[Extracted records]
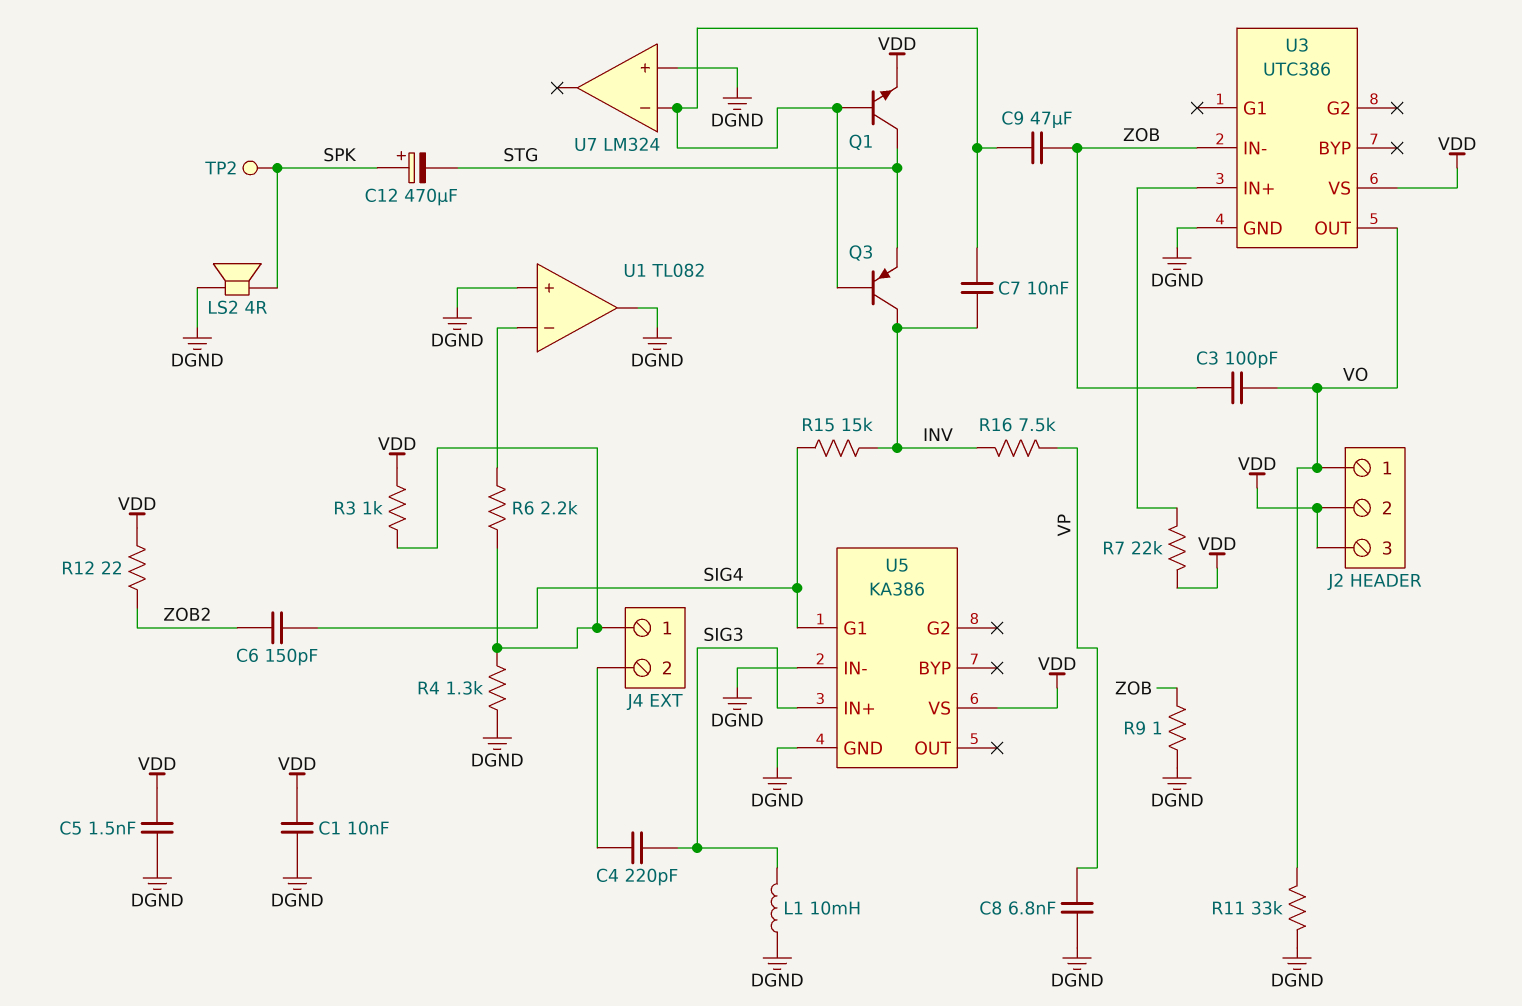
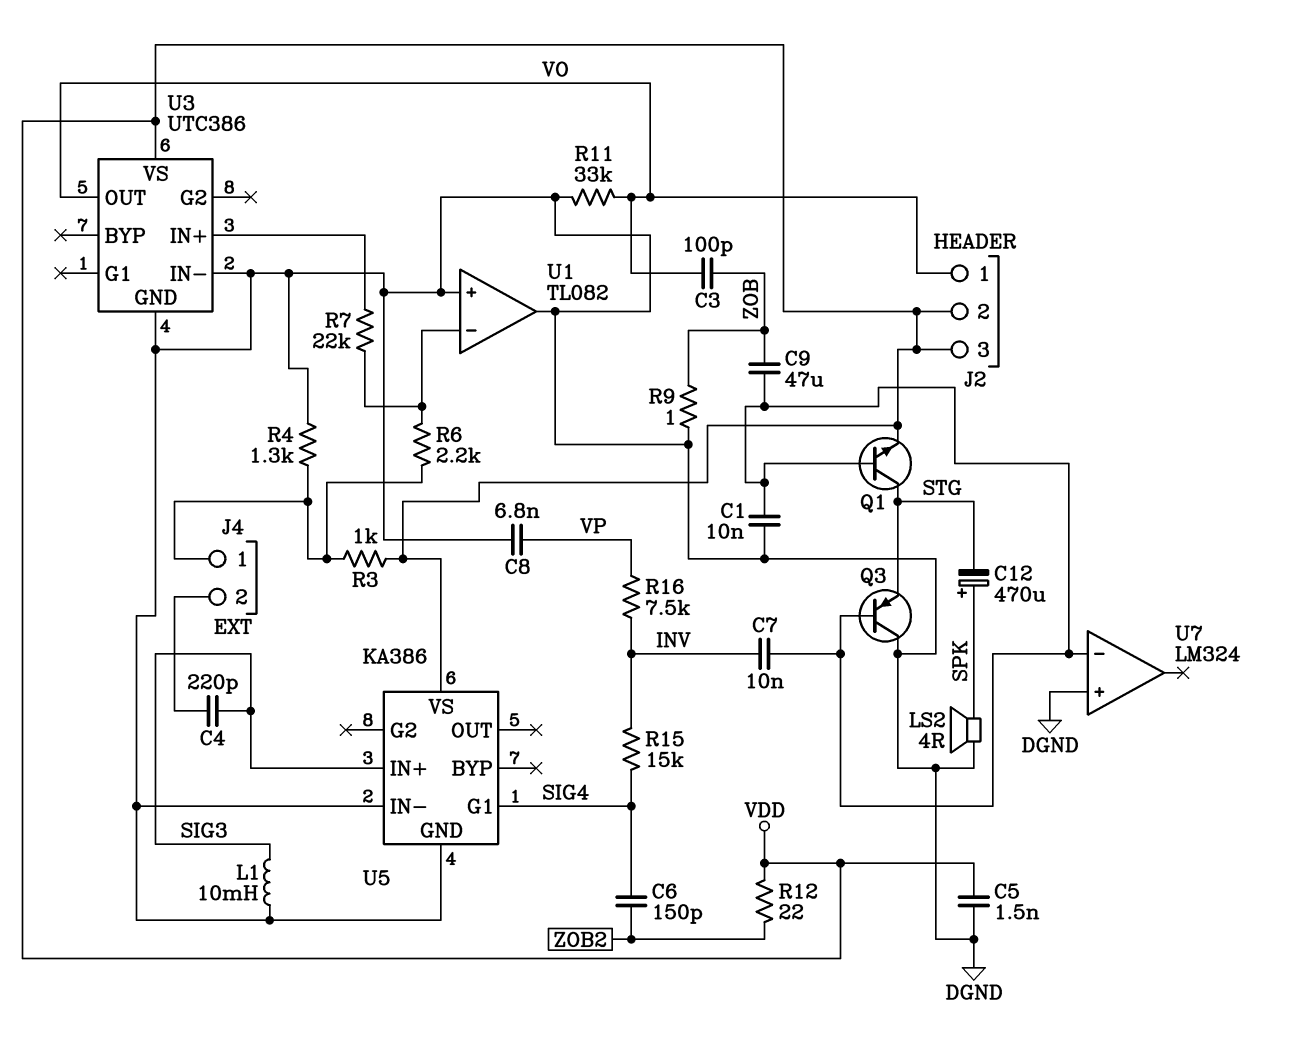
C1: 10nF (DGND, VDD) -> 10nF (DGND, U7/in-)
Q3: PNP (B U7/in-, C INV, E STG) -> PNP (B U7/in-, C DGND, E STG)
R7: 22k (U3/IN+, VDD) -> 22k (U1/in-, U3/IN+)
TP2: test point (SPK) -> none
U3 pin IN-: ZOB -> DGND

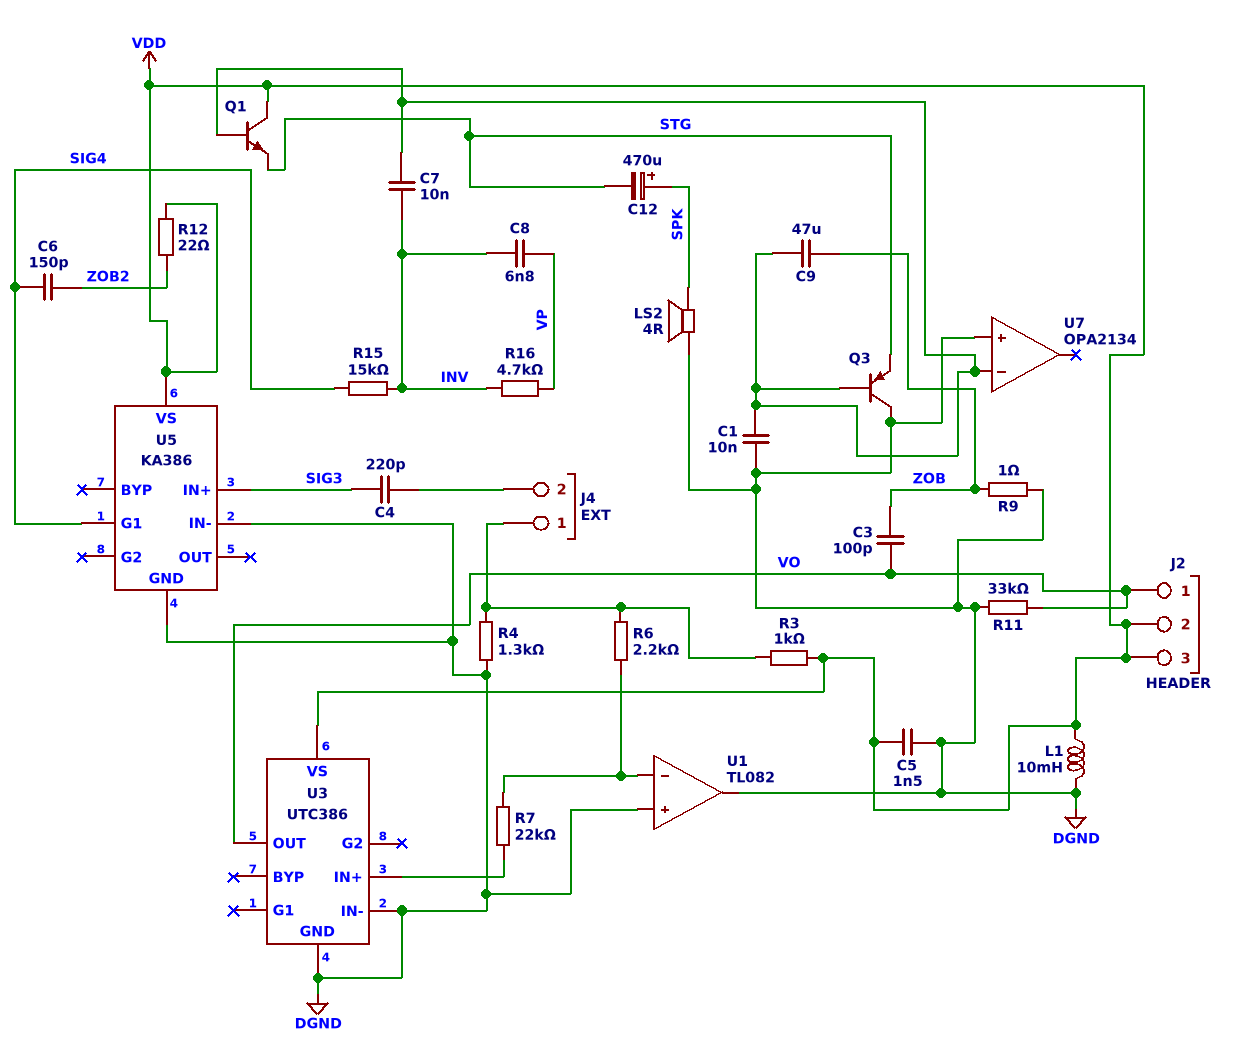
C8: 6.8nF (DGND, VP) -> 6.8nF (INV, VP)
L1: 10mH (DGND, SIG3) -> 10mH (DGND, VDD)
Q1: NPN (B U7/in-, C STG, E VDD) -> NPN (B U7/in-, C VDD, E STG)
R16: 7.5k (INV, VP) -> 4.7k (INV, VP)
U7: LM324 -> OPA2134

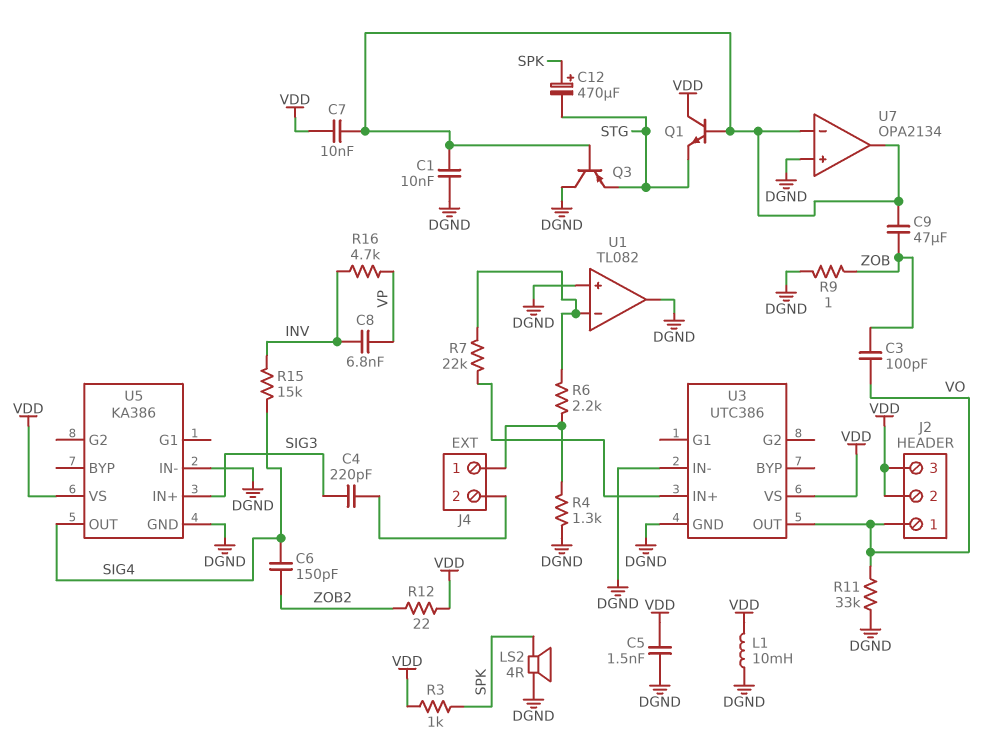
C7: 10nF (INV, U7/in-) -> 10nF (U7/in-, VDD)
R3: 1k (J4/1, VDD) -> 1k (SPK, VDD)
U5 pin G1: SIG4 -> none
U5 pin OUT: none -> SIG4
U7 pin out: none -> U7/in-

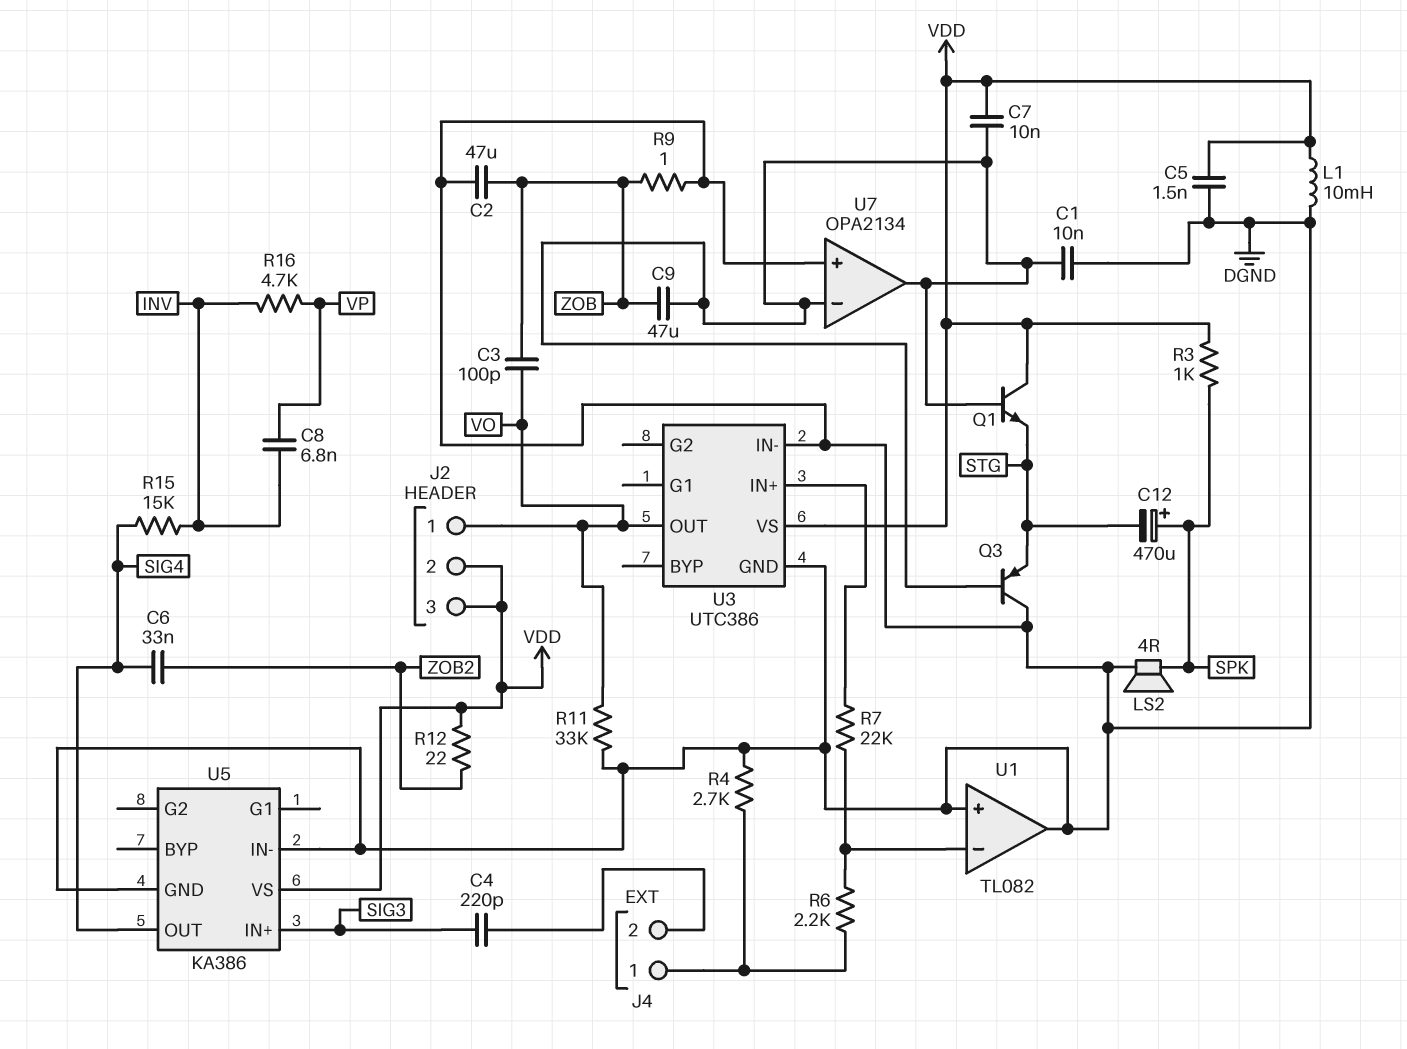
C2: none -> 47uF (DGND, ZOB)
C6: 150pF (SIG4, ZOB2) -> 33nF (SIG4, ZOB2)
R4: 1.3k (DGND, J4/1) -> 2.7k (DGND, J4/1)

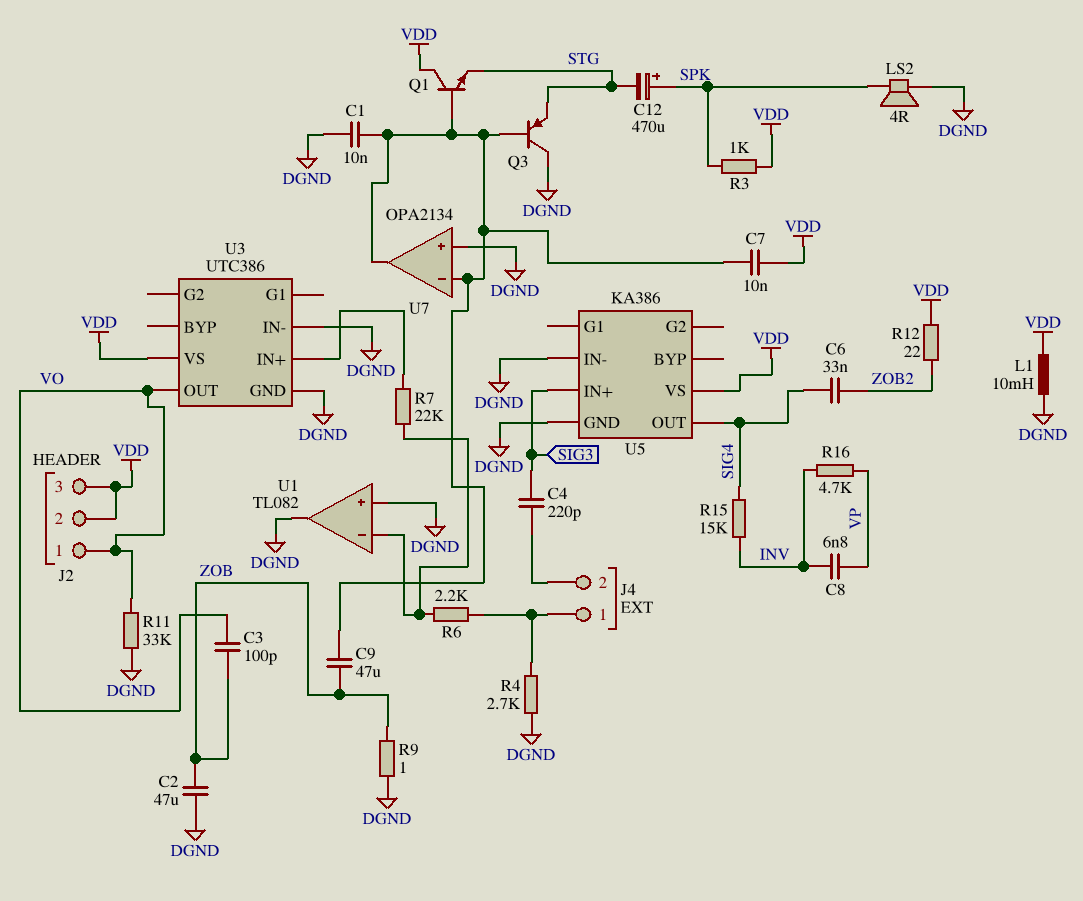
C5: 1.5nF (DGND, VDD) -> none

Exercise description: Could the entries above be retyped exactly, with the pictures left out?

Task response:
C1: 10nF (DGND, VDD) -> 10nF (DGND, U7/in-)
Q3: PNP (B U7/in-, C INV, E STG) -> PNP (B U7/in-, C DGND, E STG)
R7: 22k (U3/IN+, VDD) -> 22k (U1/in-, U3/IN+)
TP2: test point (SPK) -> none
U3 pin IN-: ZOB -> DGND

C8: 6.8nF (DGND, VP) -> 6.8nF (INV, VP)
L1: 10mH (DGND, SIG3) -> 10mH (DGND, VDD)
Q1: NPN (B U7/in-, C STG, E VDD) -> NPN (B U7/in-, C VDD, E STG)
R16: 7.5k (INV, VP) -> 4.7k (INV, VP)
U7: LM324 -> OPA2134

C7: 10nF (INV, U7/in-) -> 10nF (U7/in-, VDD)
R3: 1k (J4/1, VDD) -> 1k (SPK, VDD)
U5 pin G1: SIG4 -> none
U5 pin OUT: none -> SIG4
U7 pin out: none -> U7/in-

C2: none -> 47uF (DGND, ZOB)
C6: 150pF (SIG4, ZOB2) -> 33nF (SIG4, ZOB2)
R4: 1.3k (DGND, J4/1) -> 2.7k (DGND, J4/1)

C5: 1.5nF (DGND, VDD) -> none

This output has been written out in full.